__Extracted material__.
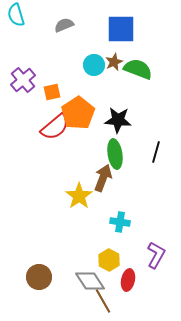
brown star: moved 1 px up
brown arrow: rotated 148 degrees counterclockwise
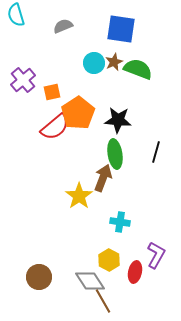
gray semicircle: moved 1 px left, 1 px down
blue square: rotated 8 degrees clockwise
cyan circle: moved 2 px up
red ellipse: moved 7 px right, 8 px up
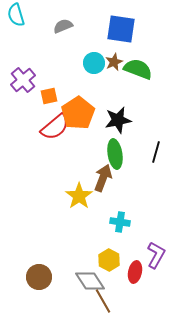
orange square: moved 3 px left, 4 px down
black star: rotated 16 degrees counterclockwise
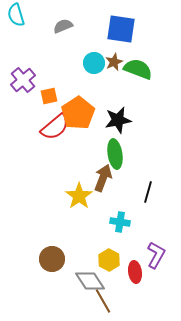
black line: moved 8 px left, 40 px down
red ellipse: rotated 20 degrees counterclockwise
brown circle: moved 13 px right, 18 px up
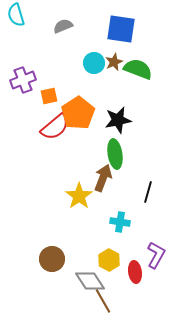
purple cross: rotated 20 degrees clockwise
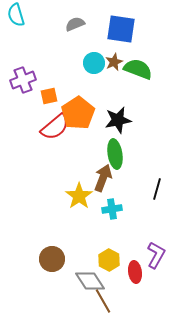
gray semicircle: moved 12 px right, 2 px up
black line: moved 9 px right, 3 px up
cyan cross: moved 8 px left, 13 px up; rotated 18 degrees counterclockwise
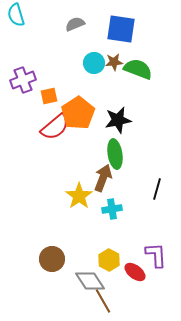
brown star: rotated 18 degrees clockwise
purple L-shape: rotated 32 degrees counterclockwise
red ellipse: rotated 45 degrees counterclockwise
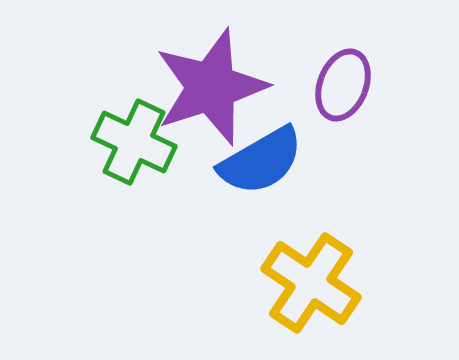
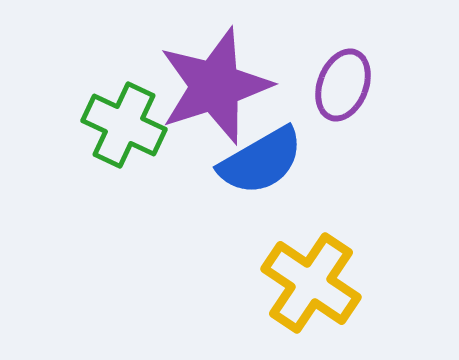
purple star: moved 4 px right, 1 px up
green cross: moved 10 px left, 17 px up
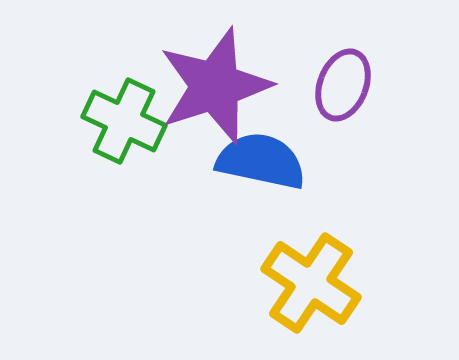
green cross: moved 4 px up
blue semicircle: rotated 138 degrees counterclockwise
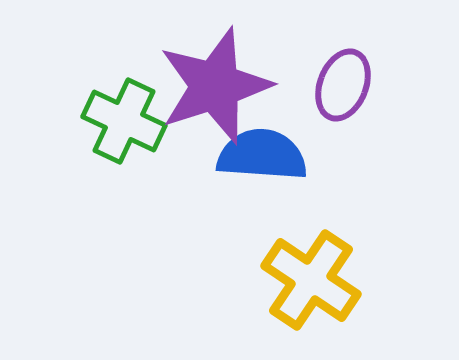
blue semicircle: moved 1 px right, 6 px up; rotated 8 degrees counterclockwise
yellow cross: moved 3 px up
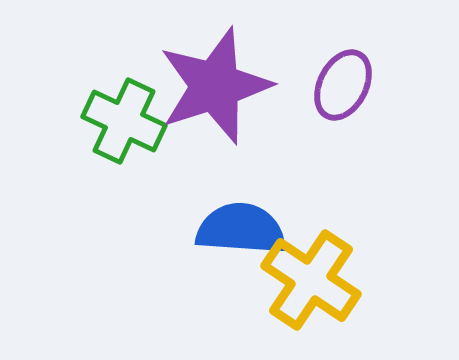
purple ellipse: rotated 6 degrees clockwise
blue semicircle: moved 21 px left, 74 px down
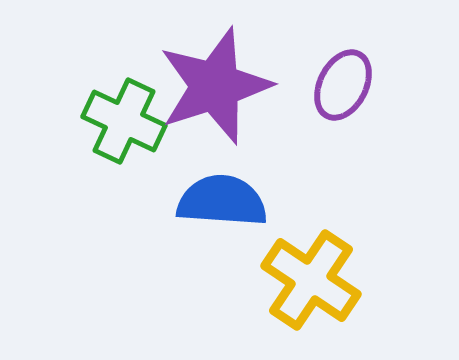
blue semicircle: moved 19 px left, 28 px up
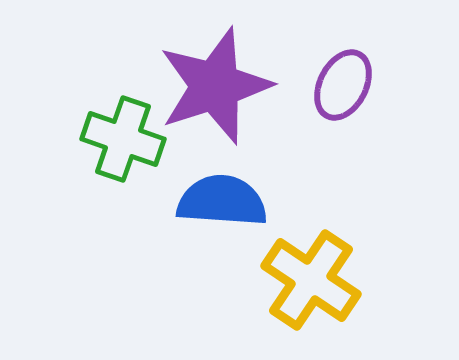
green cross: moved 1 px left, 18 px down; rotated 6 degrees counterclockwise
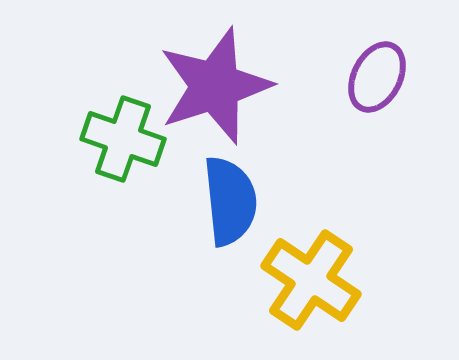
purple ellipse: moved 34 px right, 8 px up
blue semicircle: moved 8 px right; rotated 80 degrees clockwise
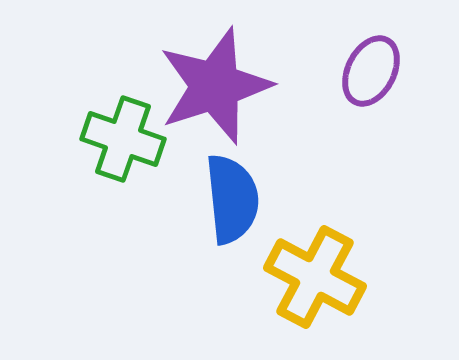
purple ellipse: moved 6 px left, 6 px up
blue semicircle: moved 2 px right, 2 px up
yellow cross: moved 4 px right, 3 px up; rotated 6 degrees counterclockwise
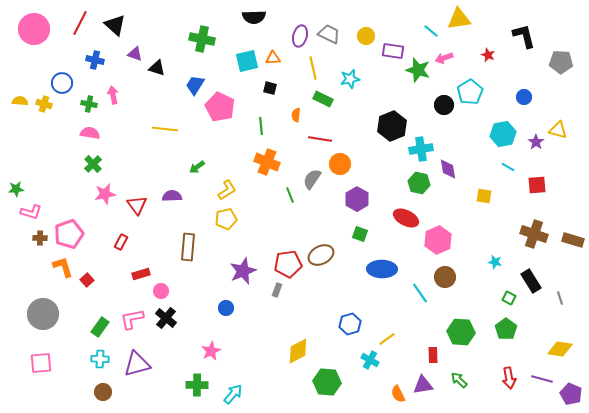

==

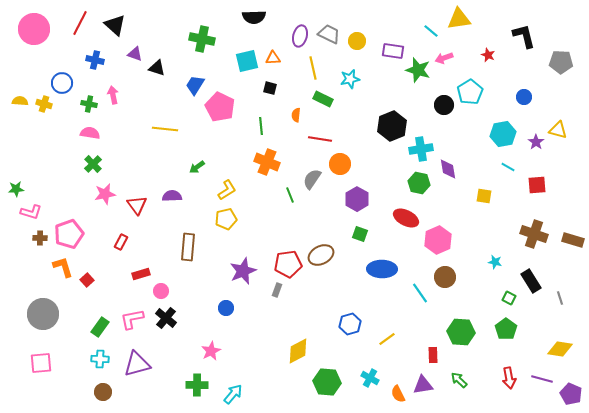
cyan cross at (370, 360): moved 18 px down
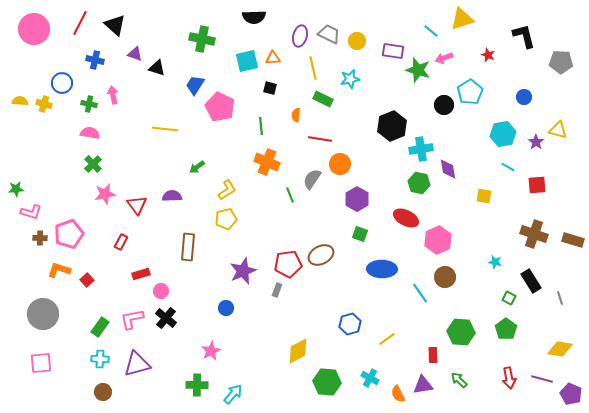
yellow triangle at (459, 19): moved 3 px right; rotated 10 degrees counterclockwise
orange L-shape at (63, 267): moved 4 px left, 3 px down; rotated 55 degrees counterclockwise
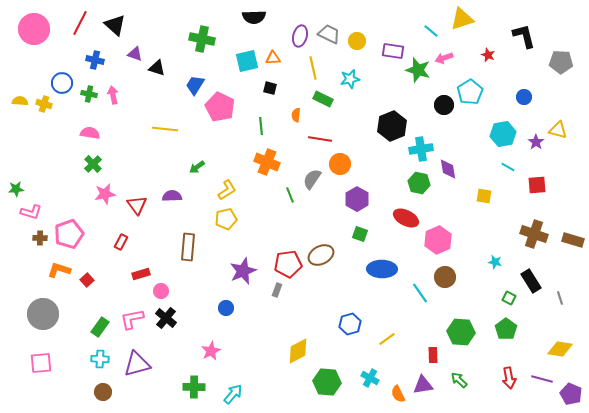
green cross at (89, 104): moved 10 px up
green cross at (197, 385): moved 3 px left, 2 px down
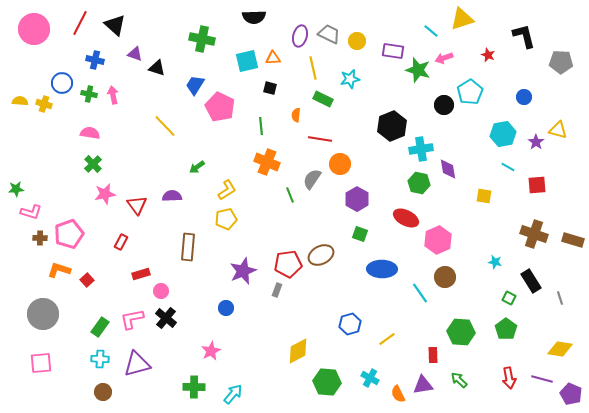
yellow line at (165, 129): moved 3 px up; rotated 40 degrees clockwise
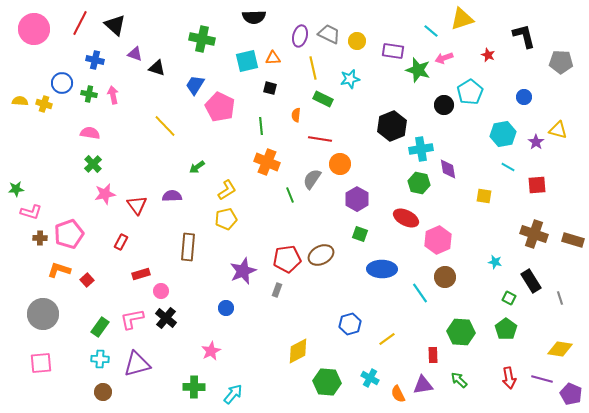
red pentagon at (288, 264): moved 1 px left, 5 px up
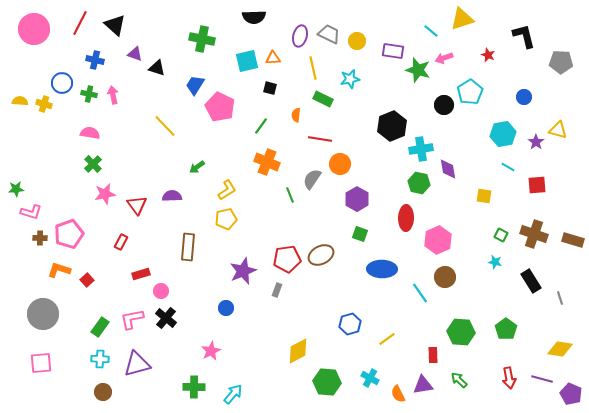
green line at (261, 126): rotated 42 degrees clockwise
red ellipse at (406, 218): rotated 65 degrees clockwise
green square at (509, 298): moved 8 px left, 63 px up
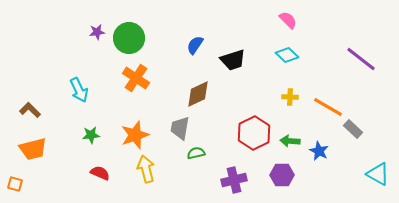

__Task__.
Reproduce verbatim the stretch of entries from the line containing "yellow line at" through the line containing "green square at", including both of those lines. Omit the picture markers from the reproduction.

__The completed task__.
yellow line at (165, 129): moved 3 px up; rotated 40 degrees clockwise
red pentagon at (288, 264): moved 1 px left, 5 px up
green line at (261, 126): rotated 42 degrees clockwise
red ellipse at (406, 218): rotated 65 degrees clockwise
green square at (509, 298): moved 8 px left, 63 px up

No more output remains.